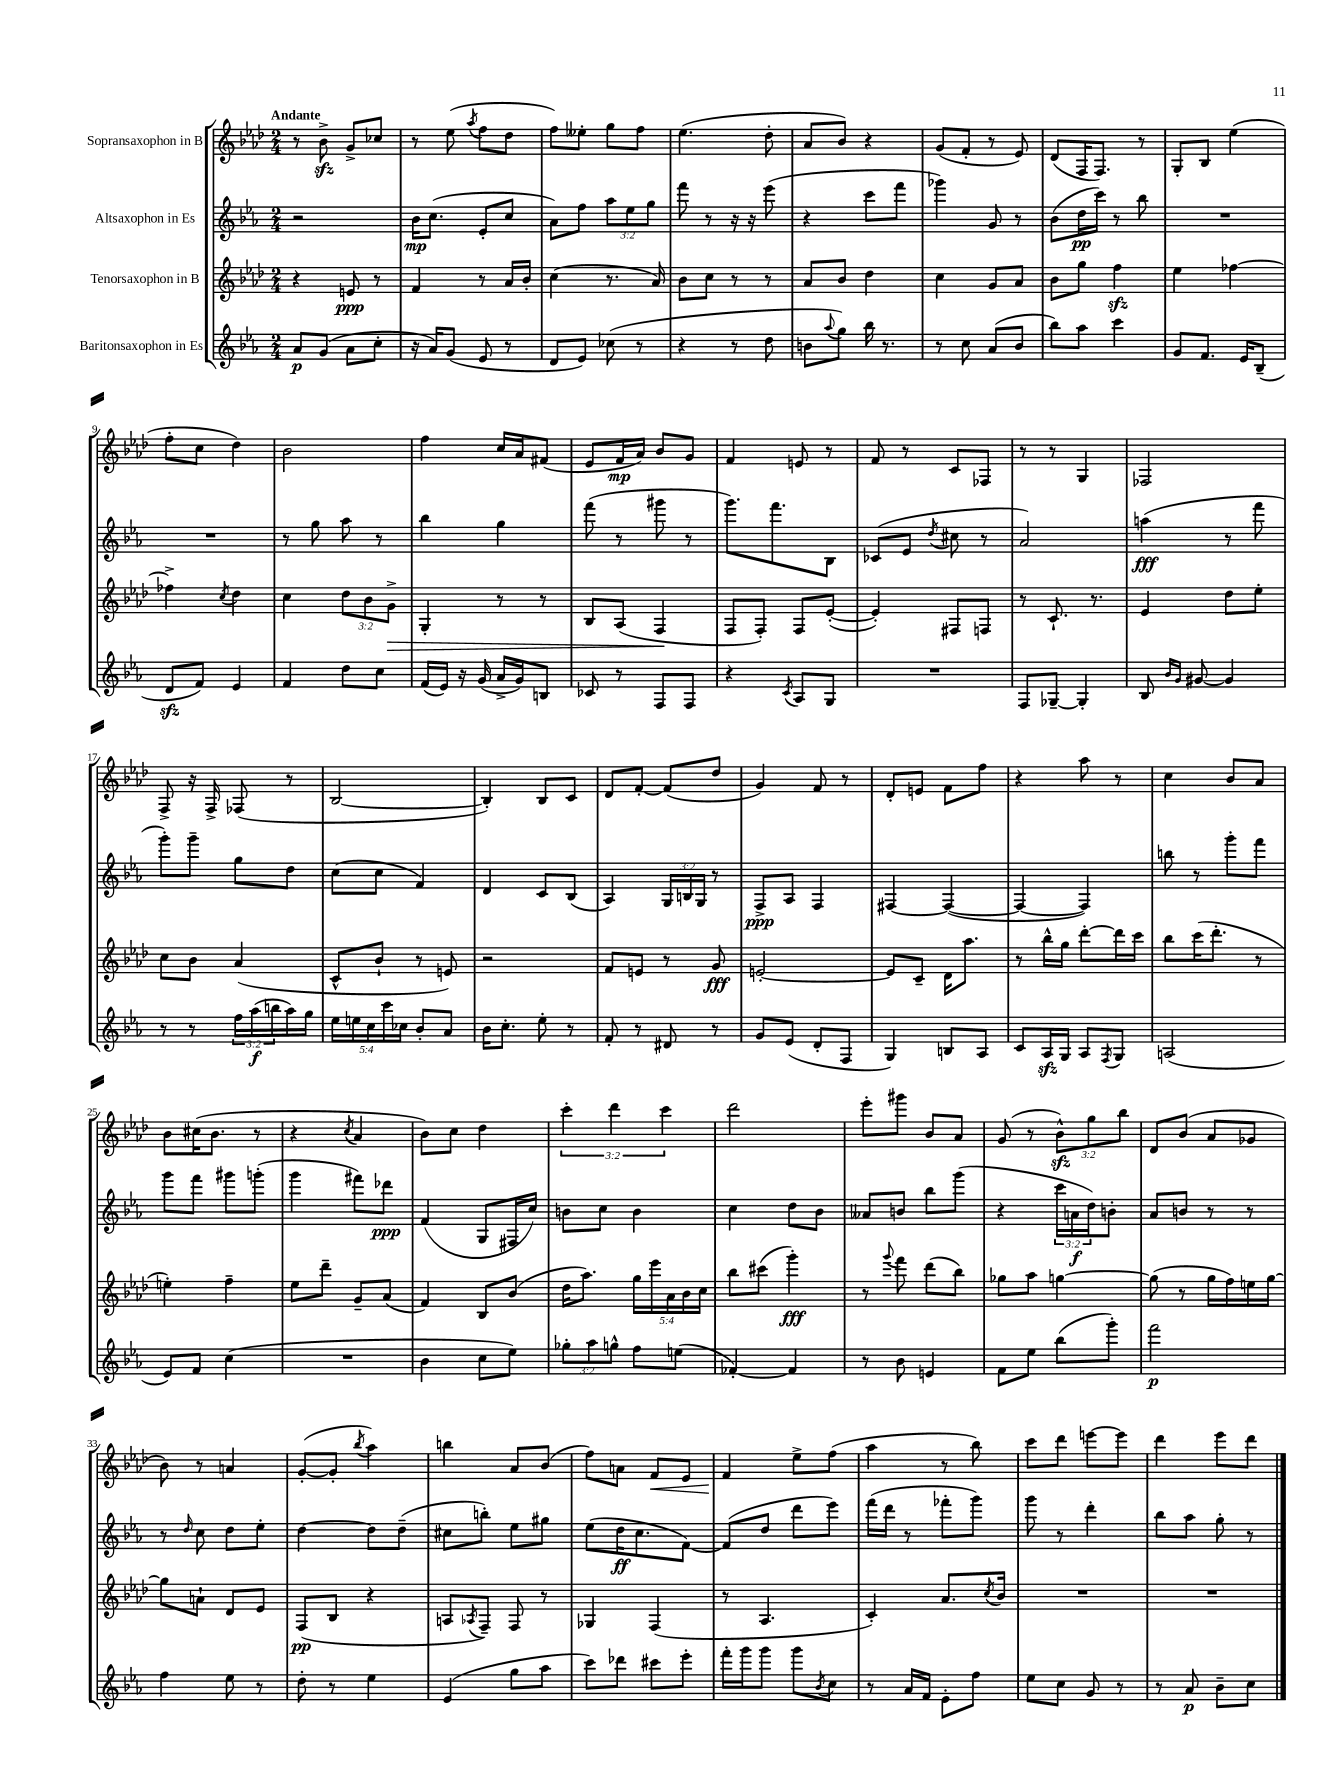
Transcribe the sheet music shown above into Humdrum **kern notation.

**kern	**kern	**kern	**kern
*staff4	*staff3	*staff2	*staff1
*clefG2	*clefG2	*clefG2	*clefG2
*k[b-e-a-]	*k[b-e-a-d-]	*k[b-e-a-]	*k[b-e-a-d-]
*M2/4	*M2/4	*M2/4	*M2/4
8a-/L	4r	2r	8r
(8g/J	.	.	8b-^\
8a-\L	8e/	.	8g^/L
8cc'\J	8r	.	8cc-/J
=	=	=	=
16r	4f/	16b-\LK	8r
16a-/LK)	.	(8.cc\J	.
(8g/J	.	.	(8ee-\
.	.	.	8qaa-/
8e-/	8r	8e-'/L	8ff\L
8r	16a-/LL	8cc/J	8dd-\J
.	16b-'/JJ	.	.
=	=	=	=
8d/L	(4cc\	8a-\L)	8ff\L)
8e-/J)	.	8ff\J	8ee--'\J
(8cc-\	8.r	12aa-\L	8gg\L
.	.	12ee-\	.
8r	.	.	8ff\J
.	.	12gg\J	.
.	16a-/)	.	.
=	=	=	=
4r	8b-\L	8fff\	(4.ee-\
.	8cc\J	8r	.
8r	8r	16r	.
.	.	16r	.
8dd\	8r	(8eee-\	8dd-'\
=	=	=	=
8b\L	8a-/L	4r	8a-/L
8qqaa-/	.	.	.
8gg\J)	8b-/J	.	8b-/J)
16bb-\	4dd-\	8ccc\L	4r
8.r	.	.	.
.	.	8fff\J	.
=	=	=	=
8r	4cc\	4ggg-\)	(8g/L
8cc\	.	.	8f'/J
(8a-/L	8g/L	8g/	8r
8b-/J	8a-/J	8r	8e-/)
=	=	=	=
8bb-\L)	8b-\L	(8b-\L	(8d-/L
8aa-\J	8gg\J	16dd\L	16F/K
.	.	16ccc\JJ)	8.F/J)
4ccc\	4ff\	8r	.
.	.	8bb-\	8r
=	=	=	=
8g/L	4ee-\	2r	8G'/L
8.f/J	.	.	8B-/J
.	[4ff-\	.	(4ee-\
16e-/LK	.	.	.
(8B-~/J	.	.	.
=	=	=	=
8d/L	4ff-^\]	2r	8ff'\L
8f/J)	.	.	8cc\J
.	8qcc/	.	.
4e-/	4dd-\	.	4dd-\)
=	=	=	=
4f/	4cc\	8r	2b-\
.	.	8gg\	.
8dd\L	12dd-\L	8aa-\	.
.	12b-\	.	.
8cc\J	.	8r	.
.	12g^\J	.	.
=	=	=	=
(16f/LL	4G'/	4bb-\	4ff\
16e-/JJ)	.	.	.
16r	.	.	.
(16g/	.	.	.
16a-^/LL	8r	4gg\	16cc/LL
16g/J)	.	.	16a-/J
8B/J	8r	.	(8f#/J
=	=	=	=
8c-/	8B-/L	(8fff\	8e-/L
8r	(8A-/J	8r	16f/L
.	.	.	16a-/JJ)
8F/L	4F/	8ggg#\	8b-/L
8F/J	.	8r	8g/J
=	=	=	=
4r	8F/L	8.ggg\L)	4f/
.	8F'/J)	.	.
.	.	8.fff\	.
8qc/	.	.	.
8A-/L	8F/L	.	8e/
8G/J	([8e-'/J	8B-\J	8r
=	=	=	=
2r	4e-'/])	(8c-/L	8f/
.	.	8e-/J	8r
.	.	8qdd/	.
.	8F#/L	8cc#\	8c/L
.	8F/J	8r	8F-/J
=	=	=	=
8F/L	8r	2a-/)	8r
[8G-~/J	8.c`/	.	8r
4G-'/]	.	.	4G/
.	8.r	.	.
=	=	=	=
8B-/	4e-/	(4aa\	2F-/
16qqb-/LL	.	.	.
16qqg/JJ	.	.	.
[8g#/	.	.	.
4g#/]	8dd-\L	8r	.
.	8ee-'\J	8fff\	.
=	=	=	=
8r	8cc\L	8ggg'\L)	8F^/
8r	8b-\J	8ggg~\J	16r
.	.	.	16F^/
24ff\LL	(4a-/	8gg\L	(8F-/
(24aa-\	.	.	.
24bb\	.	.	.
16aa-\)	.	8dd\J	8r
16gg\JJ	.	.	.
=	=	=	=
20ee-\LL	8c^^/L	(8cc\L	[2B-/
20ee\	.	.	.
20cc\	.	.	.
.	8b-`/J	8cc\J	.
20ccc\	.	.	.
20cc-\JJ	.	.	.
8b-'/L	8r	4f/)	.
8a-/J	8e/)	.	.
=	=	=	=
16b-\LK	2r	4d/	4B-'/])
8.cc'\J	.	.	.
8ee-'\	.	8c/L	8B-/L
8r	.	(8B-/J	8c/J
=	=	=	=
8f'/	8f/L	4A-/)	8d-/L
8r	8e/J	.	[8f'/J
8d#/	8r	24G/LL	(8f/]L
.	.	24B/	.
.	.	24G/JJ	.
8r	8g/	8r	8dd-/J
=	=	=	=
8g/L	[2e'/	8F^/L	4g/)
(8e-/J	.	8A-/J	.
8d'/L	.	4F/	8f/
8F/J	.	.	8r
=	=	=	=
4G/)	8e/]L	[4F#/	8d-'/L
.	8c~/J	.	8e/J
8B/L	16d-\LK	(4F#/_	8f\L
.	8.aa-\J	.	.
8A-/J	.	.	8ff\J
=	=	=	=
8c/L	8r	4F#/_	4r
16A-/L	16bb-^^\LL	.	.
16G/JJ	16gg\JJ	.	.
8A-/L	[8ddd-'\L	4F#/])	8aa-\
8qF/	.	.	.
8G/J	16ddd-\]L	.	8r
.	16ccc\JJ	.	.
=	=	=	=
(2A/	8bb-\L	8bb\	4cc\
.	(16ccc\K	8r	.
.	8.ddd-'\J	.	.
.	.	8ggg'\L	8b-/L
.	8r	8fff\J	8a-/J
=	=	=	=
8e-/L)	4ee'\)	8ggg\L	8b-\L
8f/J	.	8fff\J	(16cc#\K
.	.	.	8.b-\J
(4cc\	4ff~\	8ggg#\L	.
.	.	(8ggg'\J	8r
=	=	=	=
2r	8ee-\L	4ggg\	4r
.	8ddd-~\J	.	.
.	.	.	8qcc/
.	8g~/L	8fff#\L)	4a-/
.	(8a-/J	8ddd-\J	.
=	=	=	=
4b-\	4f/)	(4f/	8b-\L)
.	.	.	8cc\J
8cc\L	8B-/L	8G/L	4dd-\
8ee-\J)	(8b-/J	16F#/L	.
.	.	16cc/JJ)	.
=	=	=	=
12gg-'\L	16dd-\LK	8b\L	6ccc'\
.	8.aa-\J)	.	.
12aa-\	.	.	.
.	.	8cc\J	.
12gg^^\J	.	.	6ddd-\
8ff\L	20gg\LL	4b\	.
.	20eee-\	.	.
.	.	.	6ccc\
.	20a-\	.	.
(8ee\J	.	.	.
.	20b-\	.	.
.	20cc\JJ	.	.
=	=	=	=
[4f-'/)	8bb-\L	4cc\	2ddd-\
.	(8ccc#\J	.	.
4f-/]	4ggg'\)	8dd\L	.
.	.	8b-\J	.
=	=	=	=
8r	8r	8a--/L	8eee-'\L
.	8qqggg/	.	.
8b-\	8fff\	8b/J	8ggg#\J
4e/	(8ddd-\L	8bb-\L	8b-/L
.	8bb-\J)	(8ggg\J	8a-/J
=	=	=	=
8f\L	8gg-\L	4r	(8g/
8ee-\J	8aa-\J	.	8r
(8bb-\L	[4gg\	24ccc\LL	12b-^^\L)
.	.	24a\	.
.	.	24dd\J)	12gg\
8ggg'\J)	.	8b'\J	.
.	.	.	12bb-\J
=	=	=	=
2fff\	(8gg\]	8a-/L	8d-/L
.	8r	8b/J	(8b-/J
.	16gg\LL	8r	8a-/L
.	16ff\)	.	.
.	16ee\	8r	8g-/J
.	[16gg\JJ	.	.
=	=	=	=
4ff\	8gg\]L	8r	8b-\)
.	.	16qqdd/	.
.	8a`\J	8cc\	8r
8ee-\	8d-/L	8dd\L	4a/
8r	8e-/J	8ee-'\J	.
=	=	=	=
8dd'\	(8F/L	[4dd\	([8g'/L
8r	8B-/J	.	8g'/]J
.	.	.	8qbb-/
4ee-\	4r	8dd\]L	4aa-\)
.	.	(8dd~\J	.
=	=	=	=
(4e-/	8A/L	8cc#\L	4bb\
.	8qA-/	.	.
.	8F~/J)	8bb'\J)	.
8gg\L	8F/	8ee-\L	8a-/L
8aa-\J	8r	8gg#\J	(8b-/J
=	=	=	=
8ccc\L)	4G-/	(8ee-\L	8ff\L)
8ddd-\J	.	16dd\K	8a\J
.	.	8.cc\	.
8ccc#\L	(4F/	.	8f/L
8eee-'\J	.	[8f\J)	8e-/J
=	=	=	=
16fff'\LL	8r	(8f/]L	4f/
16ggg\J	.	.	.
8ggg\J	4.A-/	8dd/J	.
8ggg\L	.	8ddd\L	8ee-^\L
8qb-/	.	.	.
8cc\J	.	8eee-\J)	(8ff\J
=	=	=	=
8r	4c'/)	(16fff\LL	4aa-\
.	.	16ddd\JJ	.
16a-/LL	.	8r	.
16f/JJ	.	.	.
8e-'\L	8.a-/L	8fff-'\L	8r
8ff\J	.	8ggg\J)	8bb-\)
.	8qcc/	.	.
.	16b-/Jk	.	.
=	=	=	=
8ee-\L	2r	8ggg\	8ccc\L
8cc\J	.	8r	8ddd-\J
8g/	.	4ddd'\	[8eee\L
8r	.	.	8eee\]J
=	=	=	=
8r	2r	8bb-\L	4ddd-\
8a-/	.	8aa-\J	.
8b-~\L	.	8gg'\	8eee-\L
8cc\J	.	8r	8ddd-\J
==	==	==	==
*-	*-	*-	*-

Written problem → Extract every line of the data above that contains the string "kern", copying each line unchanged.

Response for this exercise →
Transcribe the sheet music shown above into Humdrum **kern notation.
**kern	**kern	**kern	**kern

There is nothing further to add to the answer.